Task instructions
In the entries below, find the string "degrees" and return each line holding it.

*** Data records Section Begins ***

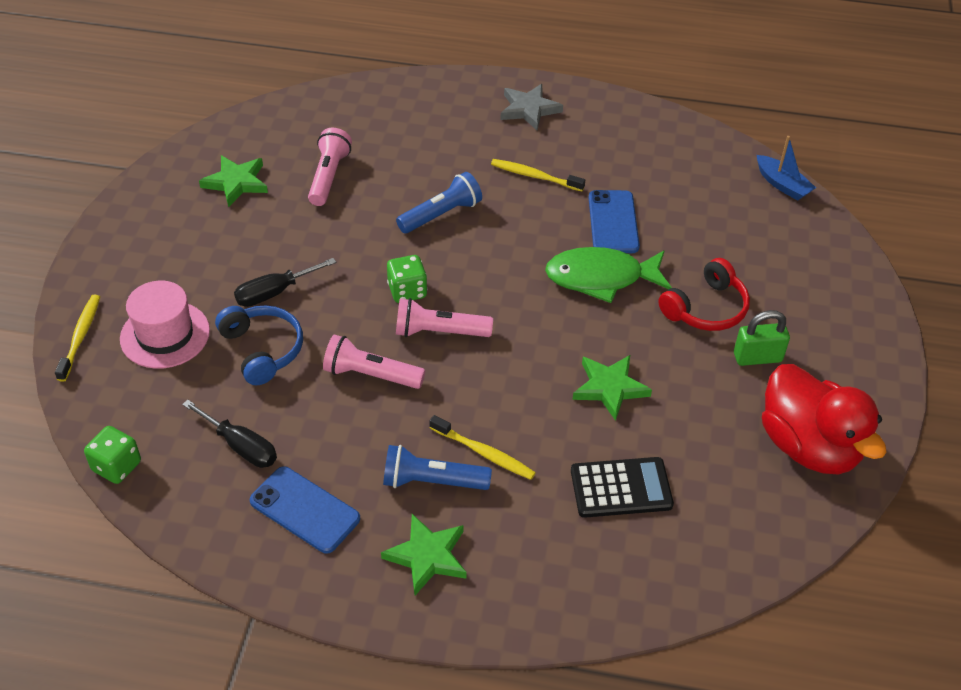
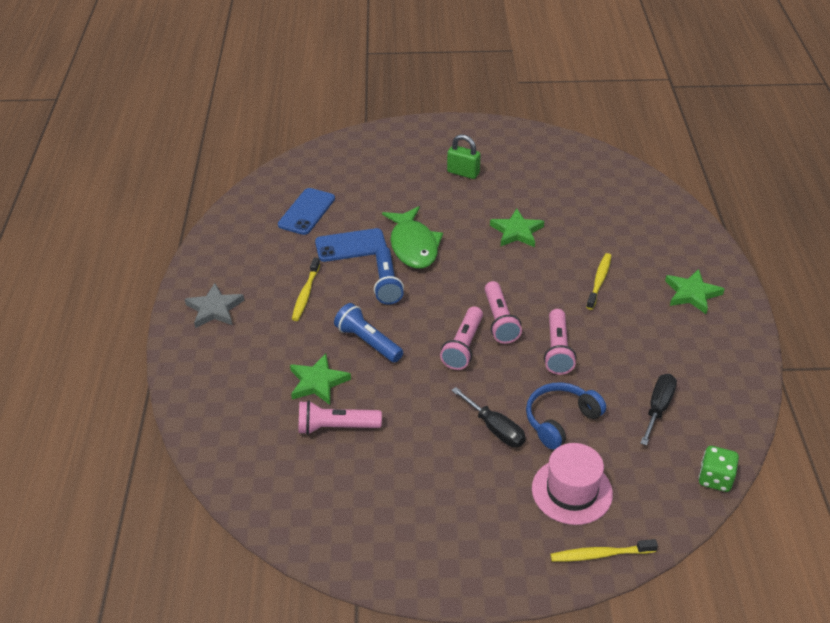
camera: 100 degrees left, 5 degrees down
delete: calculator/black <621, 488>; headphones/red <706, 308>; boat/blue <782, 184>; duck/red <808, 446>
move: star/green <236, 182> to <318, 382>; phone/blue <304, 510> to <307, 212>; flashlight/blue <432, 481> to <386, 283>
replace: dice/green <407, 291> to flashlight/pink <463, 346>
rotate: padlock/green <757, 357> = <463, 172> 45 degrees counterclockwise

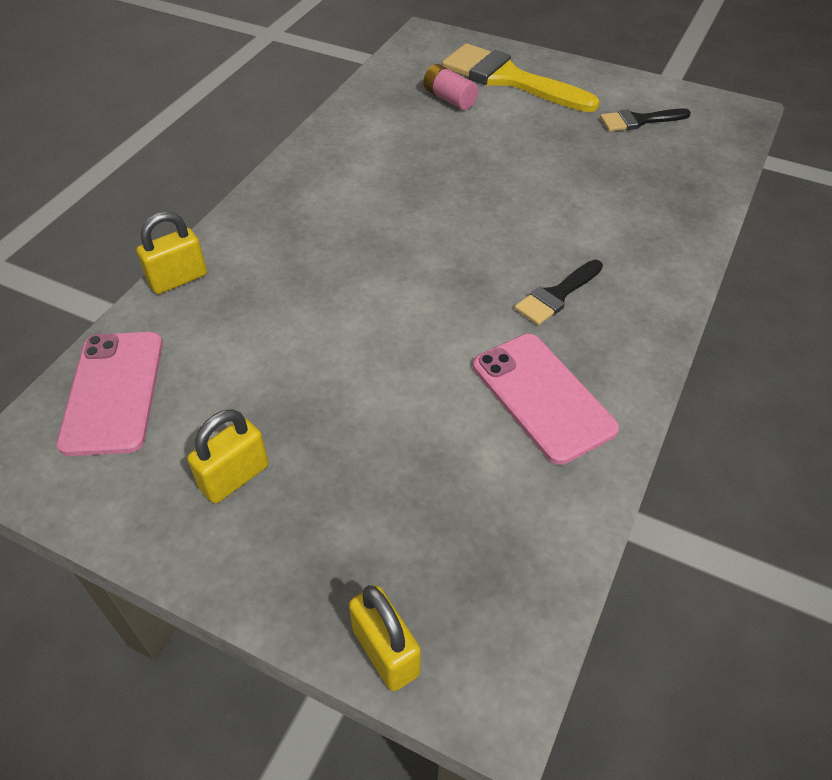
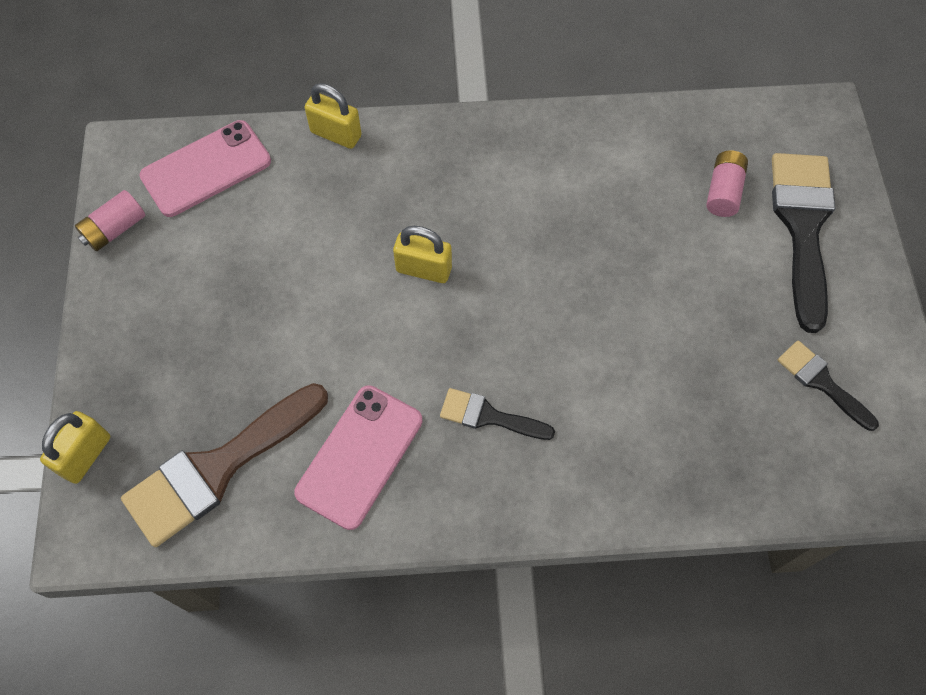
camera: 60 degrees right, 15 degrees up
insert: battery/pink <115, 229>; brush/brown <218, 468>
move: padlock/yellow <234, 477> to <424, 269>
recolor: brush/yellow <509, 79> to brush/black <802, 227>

*** Data records Section Ends ***

Written solution
camera: 100 degrees left, 5 degrees down
rotate: padlock/green <757, 357> = <463, 172> 45 degrees counterclockwise
camera: 60 degrees right, 15 degrees up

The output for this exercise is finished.